## DIRECTIONS
Below are records to print word for word; include none of their pictures.

## RECORDS PROVIDED
· · · · · · ·
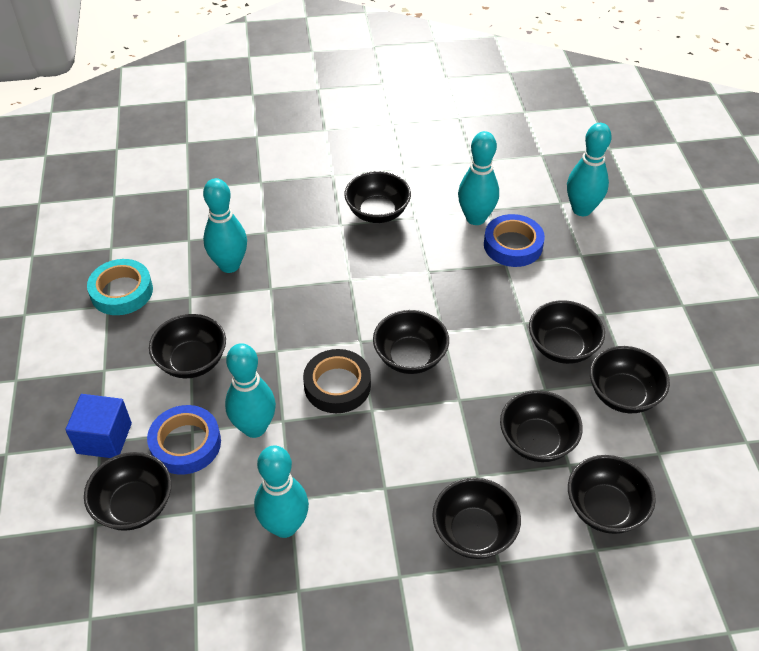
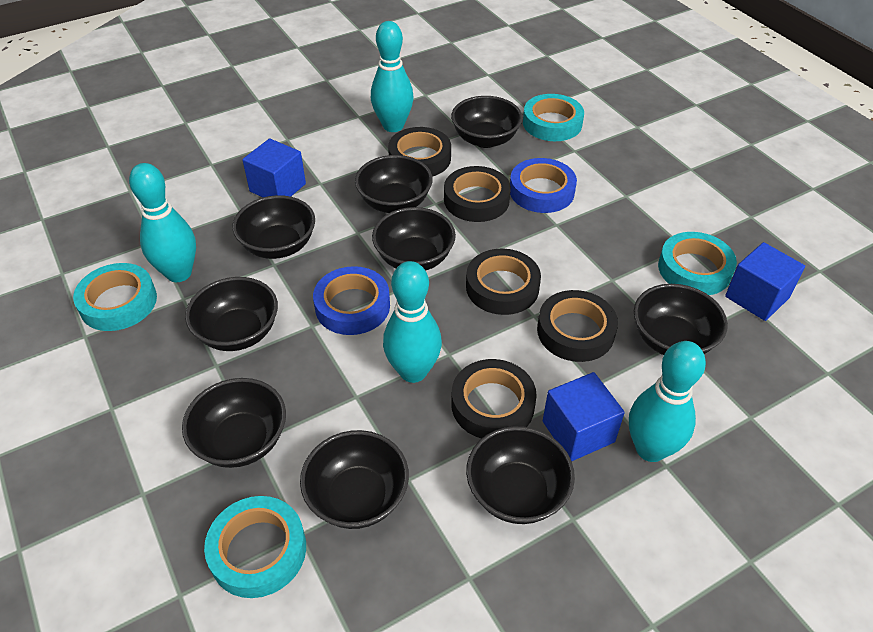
black tape: 1 -> 5
blue cube: 1 -> 3
turquoise bowling pin: 5 -> 4
turquoise tape: 1 -> 4

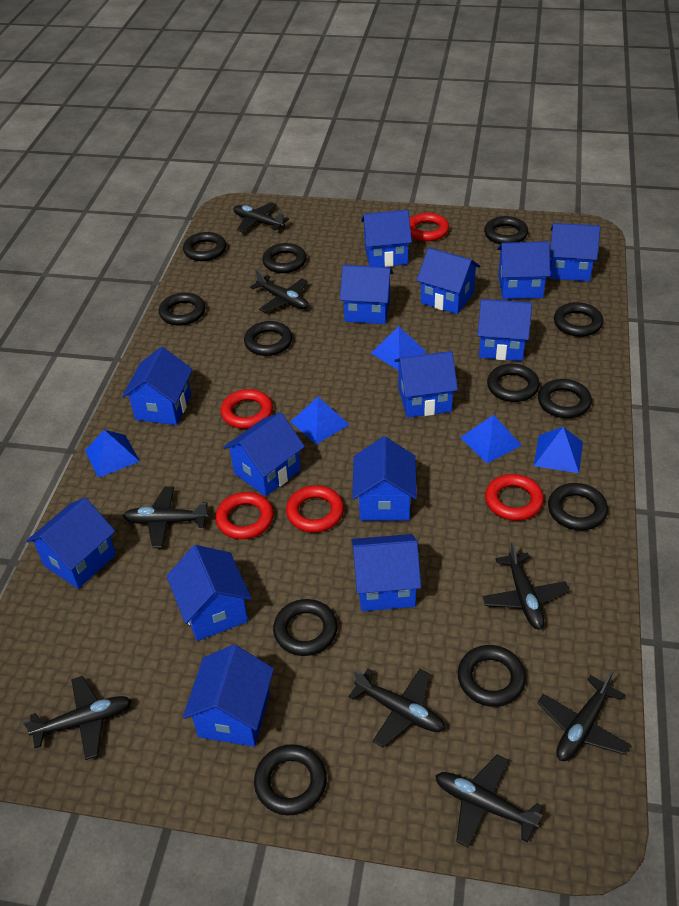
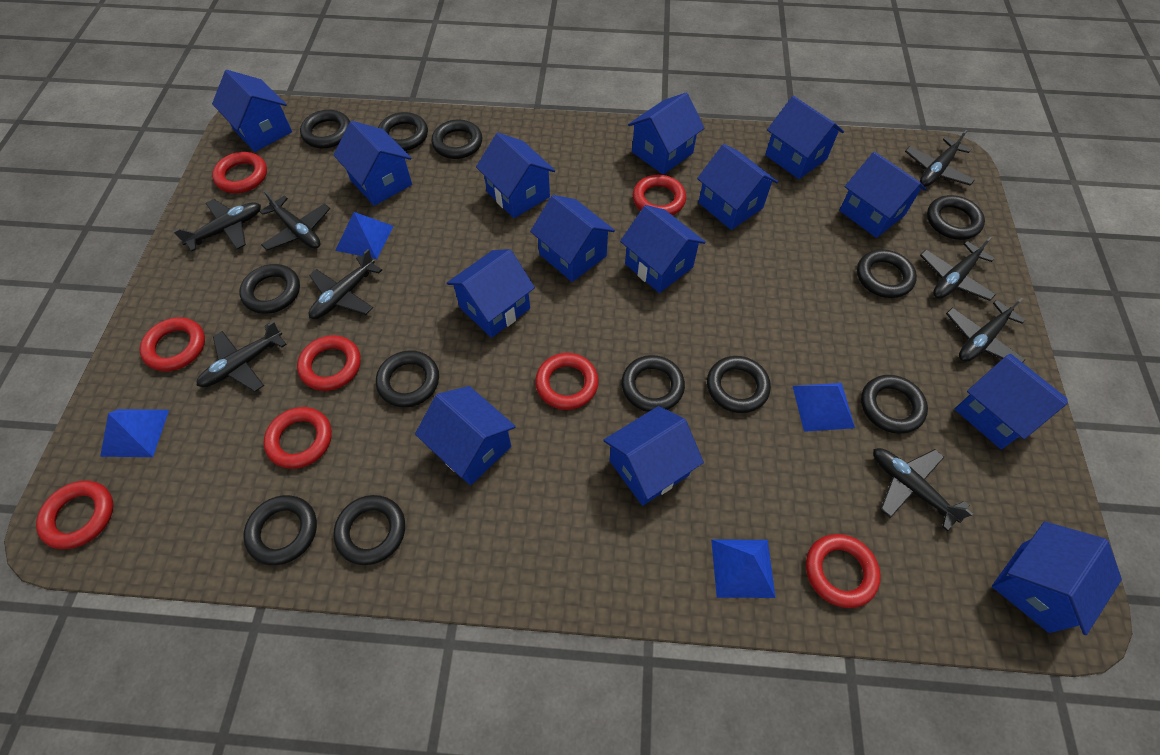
blue pyramid: 5 -> 4
red ring: 5 -> 8

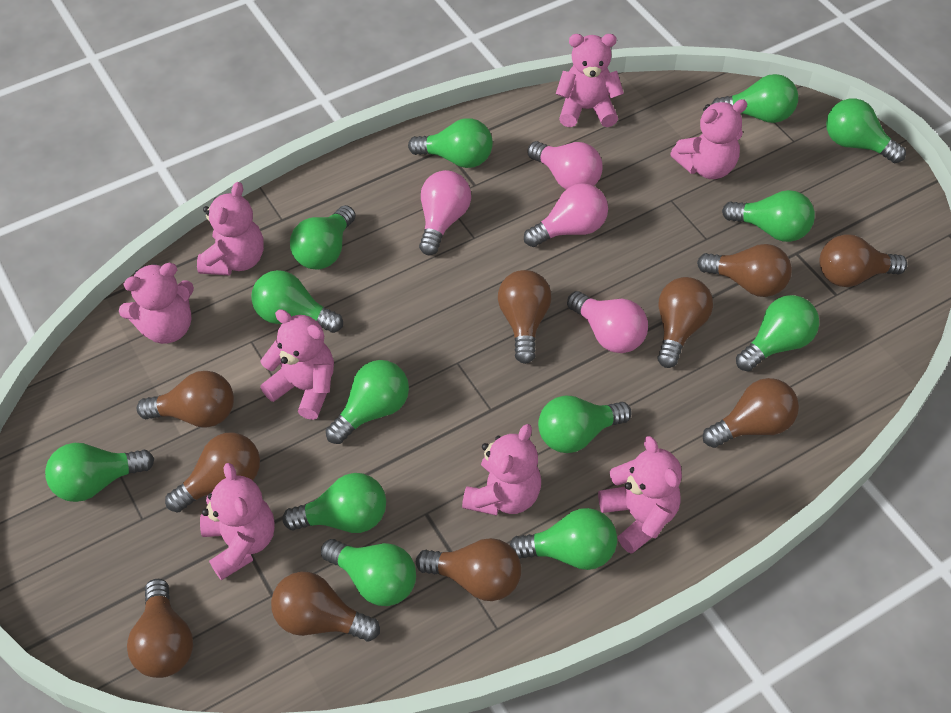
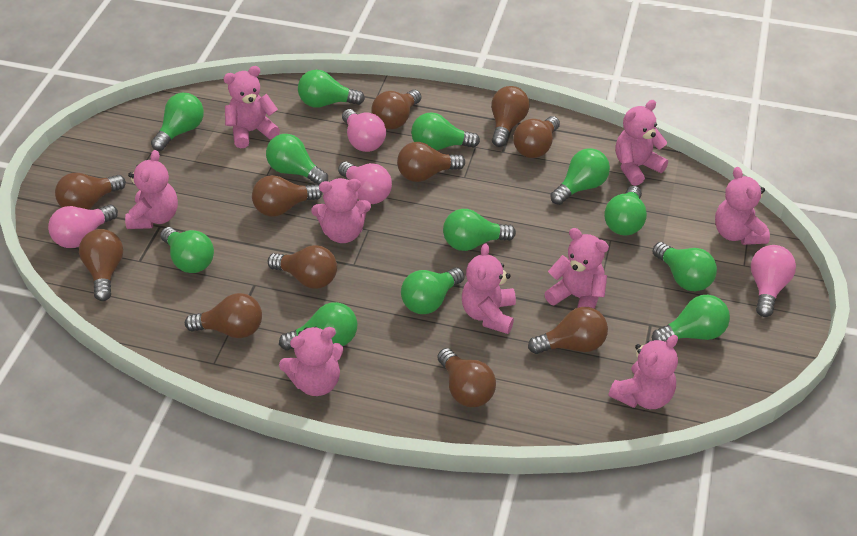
brown light bulb: 10 -> 11
green light bulb: 13 -> 12
pink teddy bear: 8 -> 9

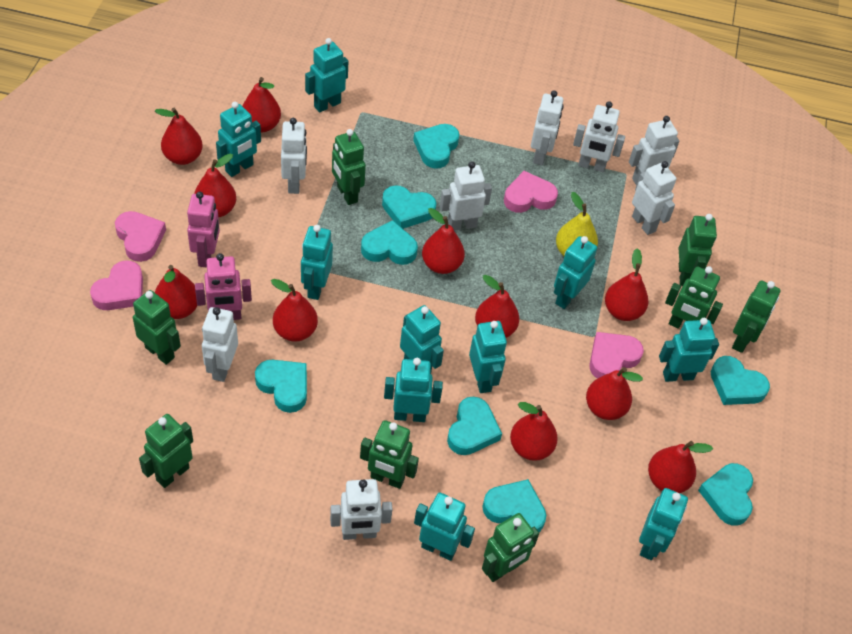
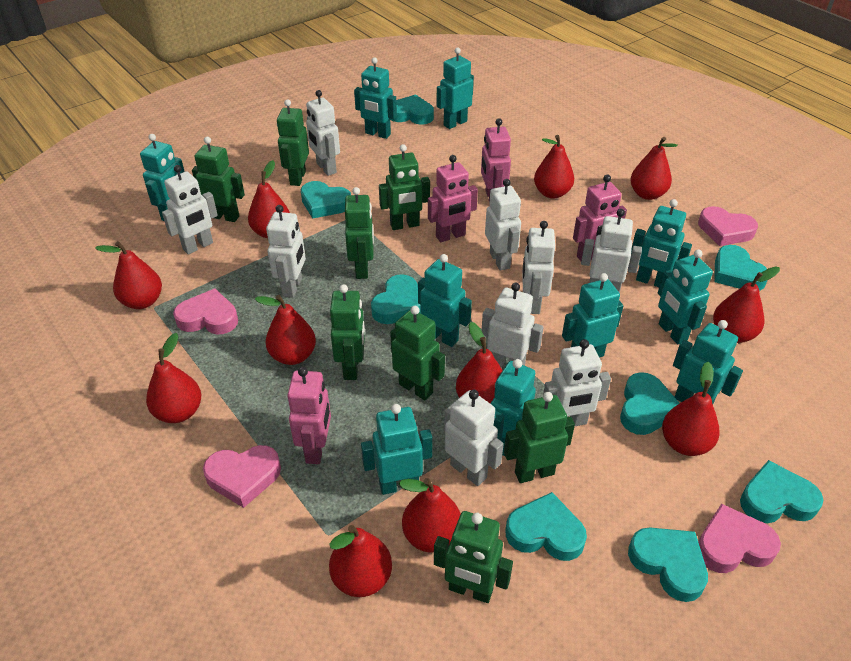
pink robot: 2 -> 4
white robot: 8 -> 9
yellow pear: 1 -> 0

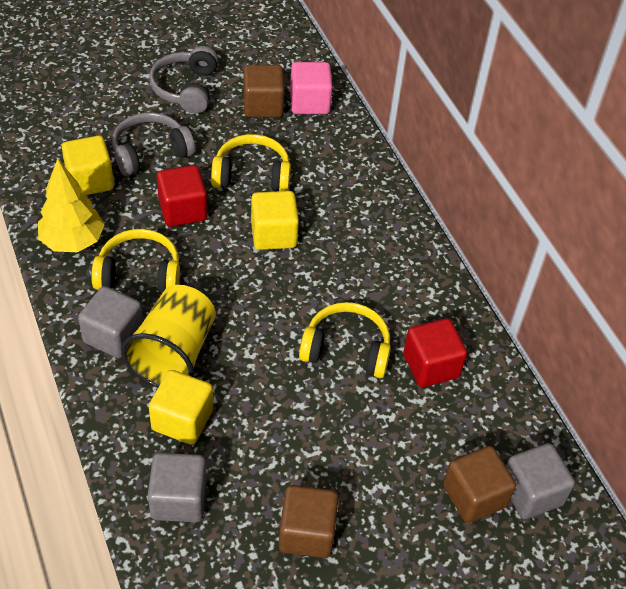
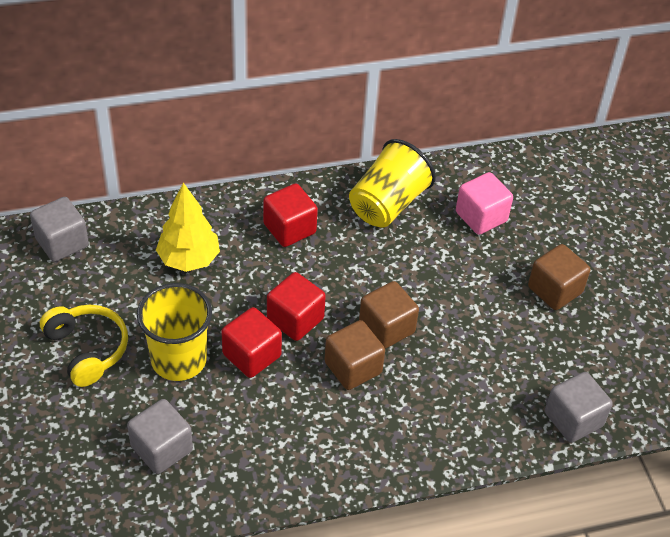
grey headphones: 2 -> 0
red cube: 2 -> 3
yellow cube: 3 -> 0
yellow cup: 1 -> 2
yellow headphones: 3 -> 1

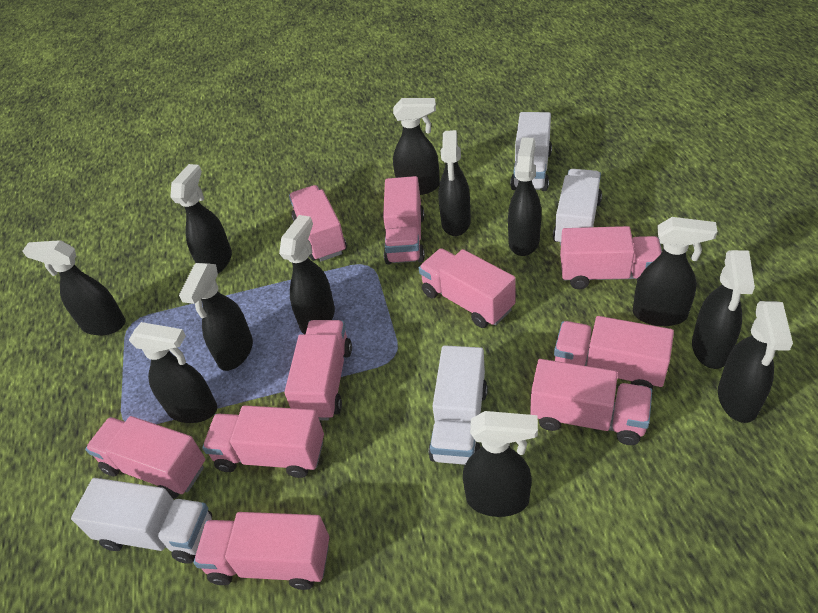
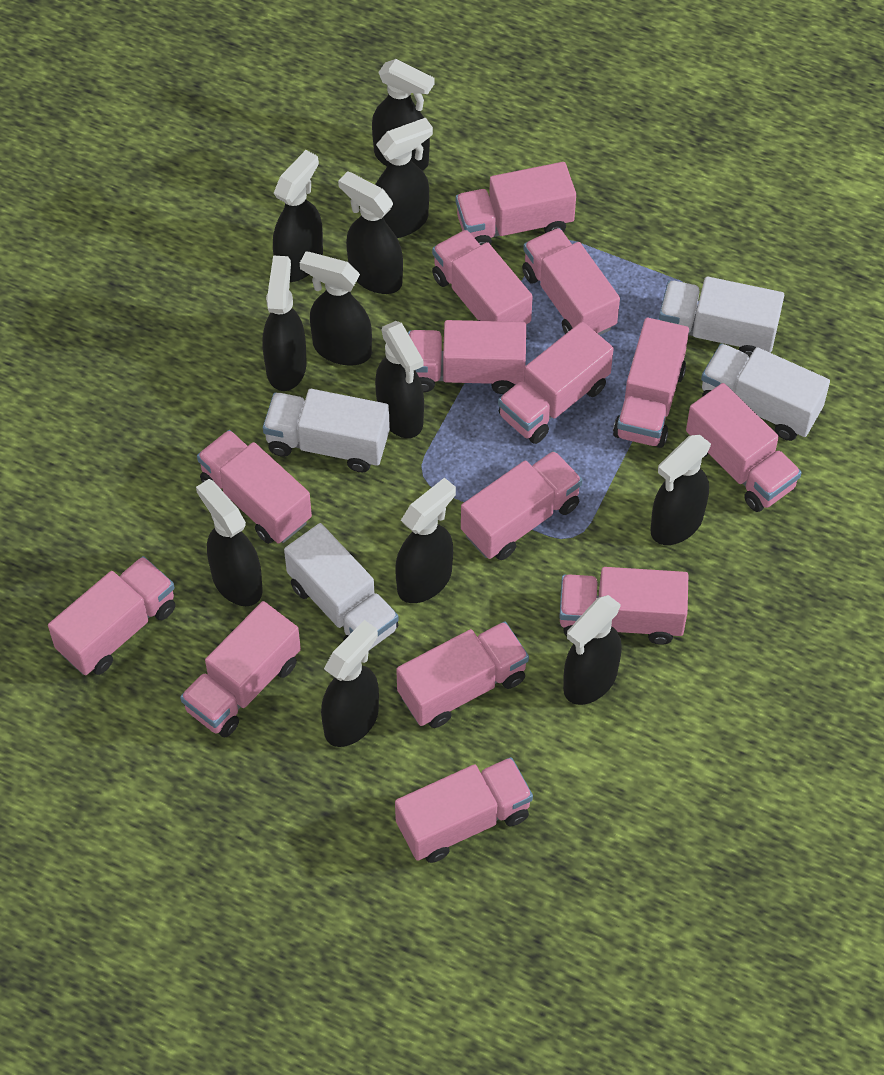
pink truck: 10 -> 14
· · · · · · ·
## WRITTEN RESPONSE
black tape: 1 -> 5
blue cube: 1 -> 3
turquoise bowling pin: 5 -> 4
turquoise tape: 1 -> 4

blue pyramid: 5 -> 4
red ring: 5 -> 8

brown light bulb: 10 -> 11
green light bulb: 13 -> 12
pink teddy bear: 8 -> 9

pink robot: 2 -> 4
white robot: 8 -> 9
yellow pear: 1 -> 0

grey headphones: 2 -> 0
red cube: 2 -> 3
yellow cube: 3 -> 0
yellow cup: 1 -> 2
yellow headphones: 3 -> 1

pink truck: 10 -> 14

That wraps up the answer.